→ Your assignment: In the records below, find each line with the word "black" and copy it.

→ Entries shown:
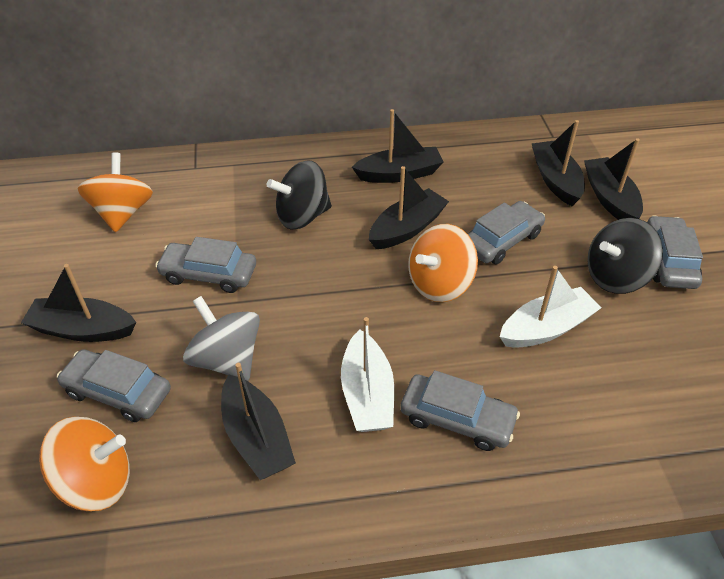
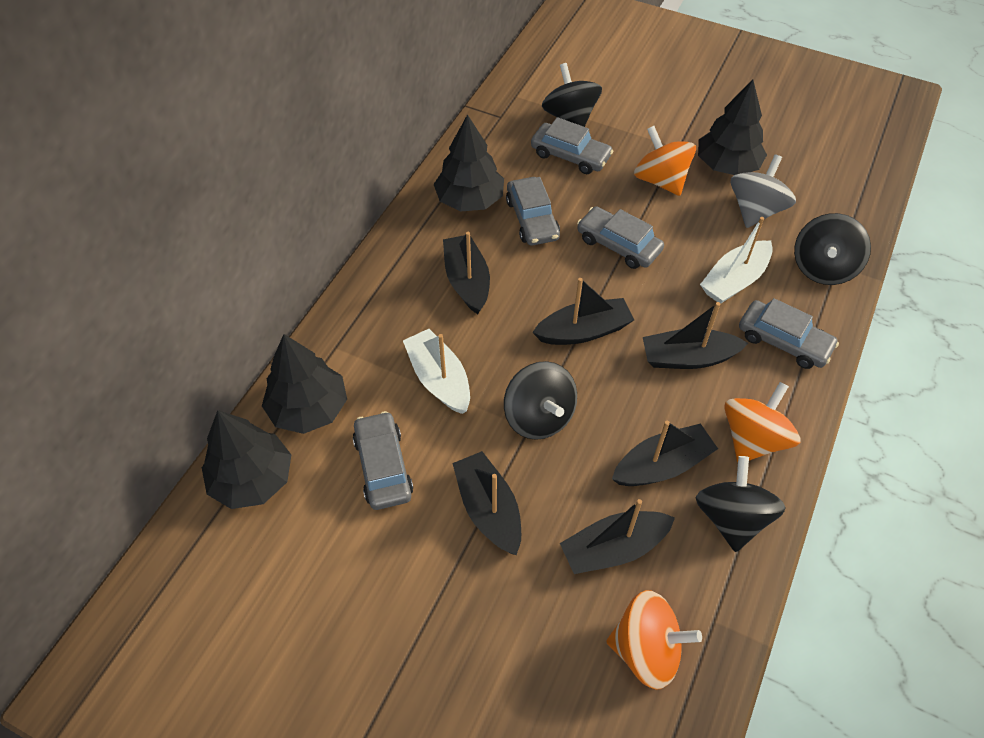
black spinning top: 2 -> 4
black tree: 0 -> 4

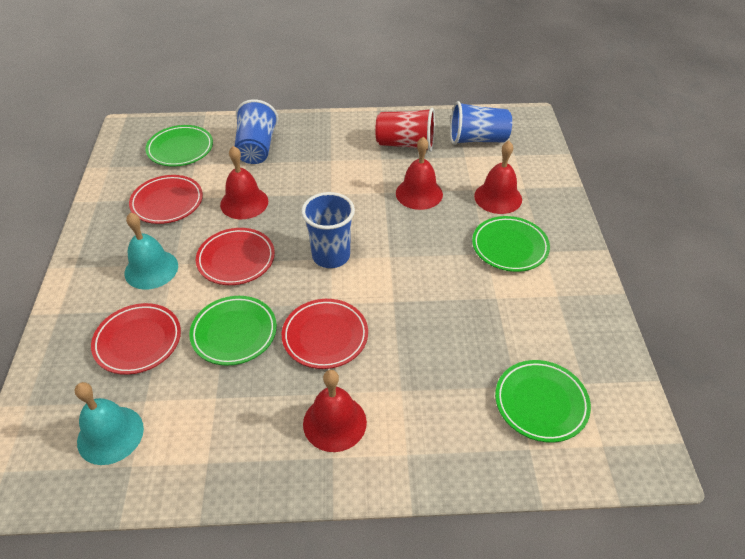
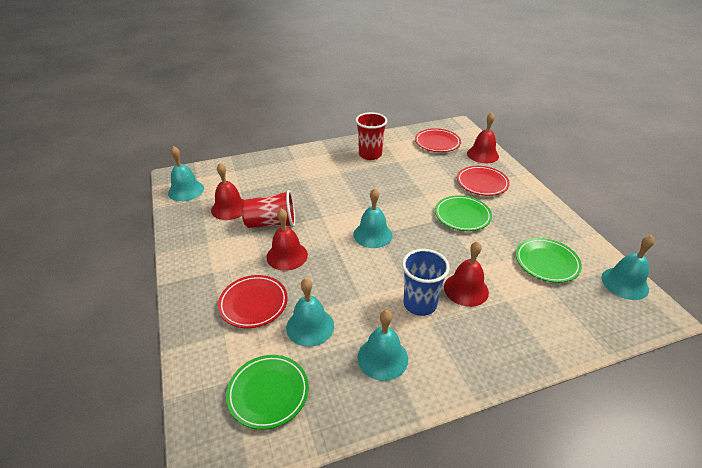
blue cup: 3 -> 1
green plate: 4 -> 3
red cup: 1 -> 2
red plate: 4 -> 3
turquoise bell: 2 -> 5

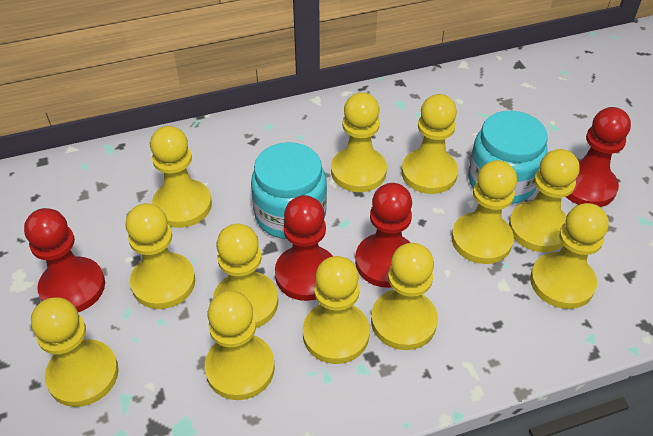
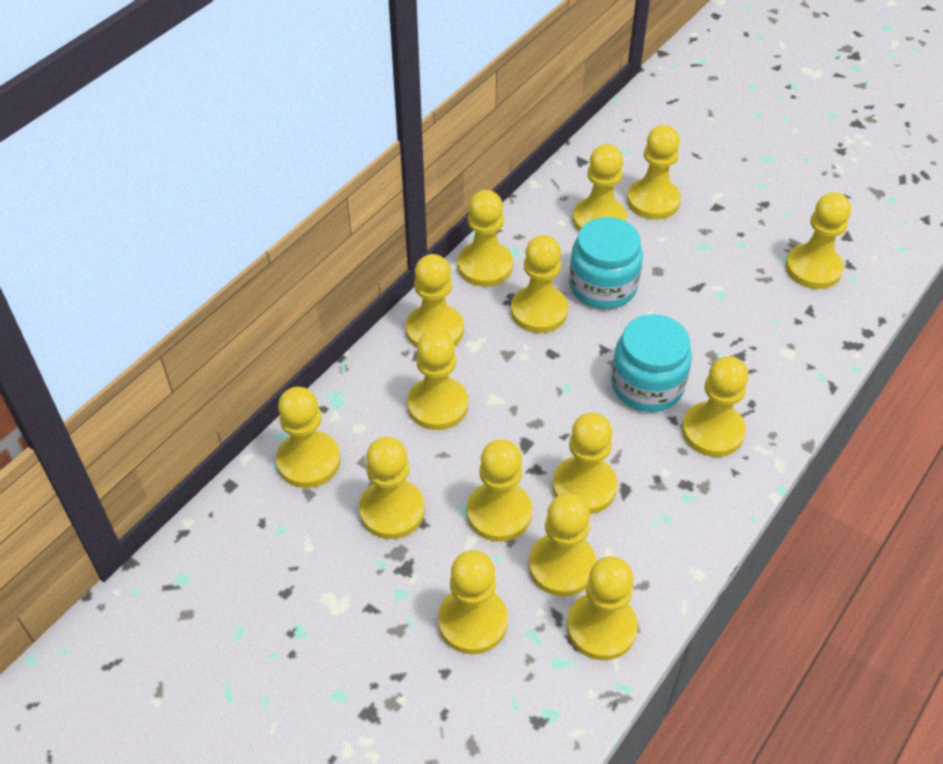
red pawn: 4 -> 0
yellow pawn: 12 -> 15

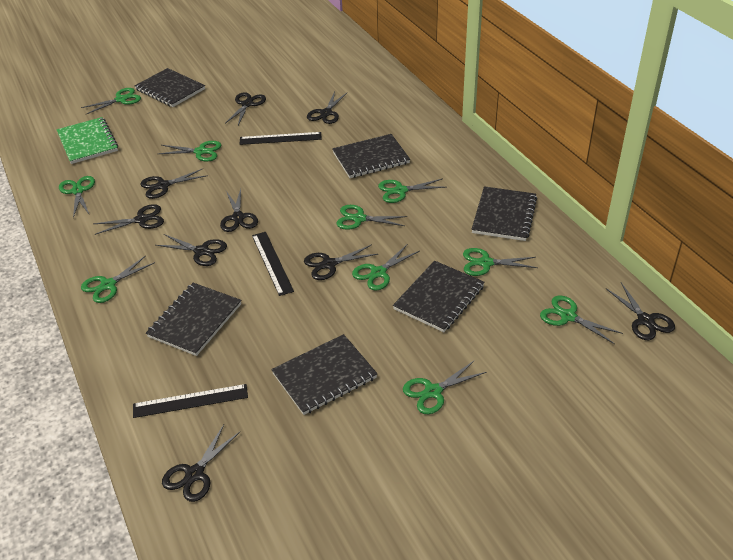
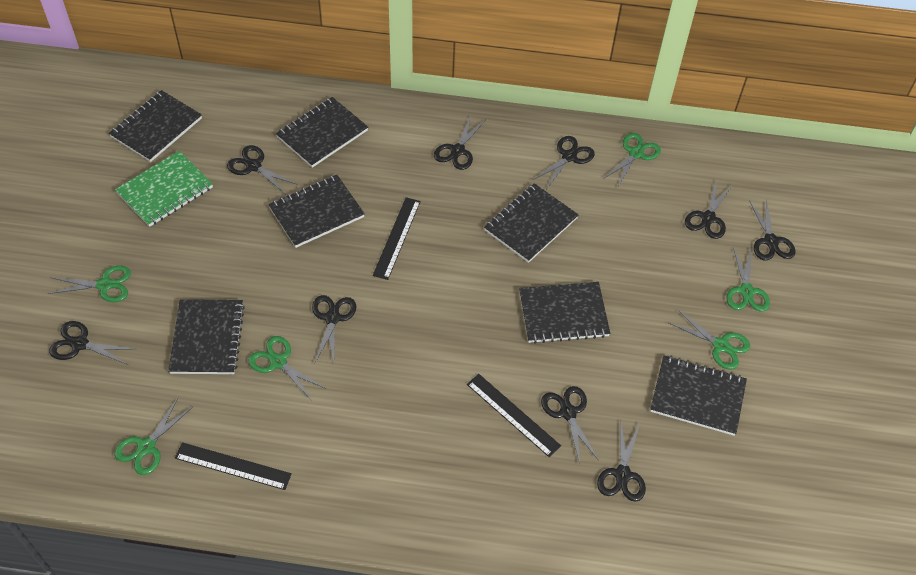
black notebook: 6 -> 7
green scissors: 10 -> 6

→ Response area:
black spinning top: 2 -> 4
black tree: 0 -> 4
black notebook: 6 -> 7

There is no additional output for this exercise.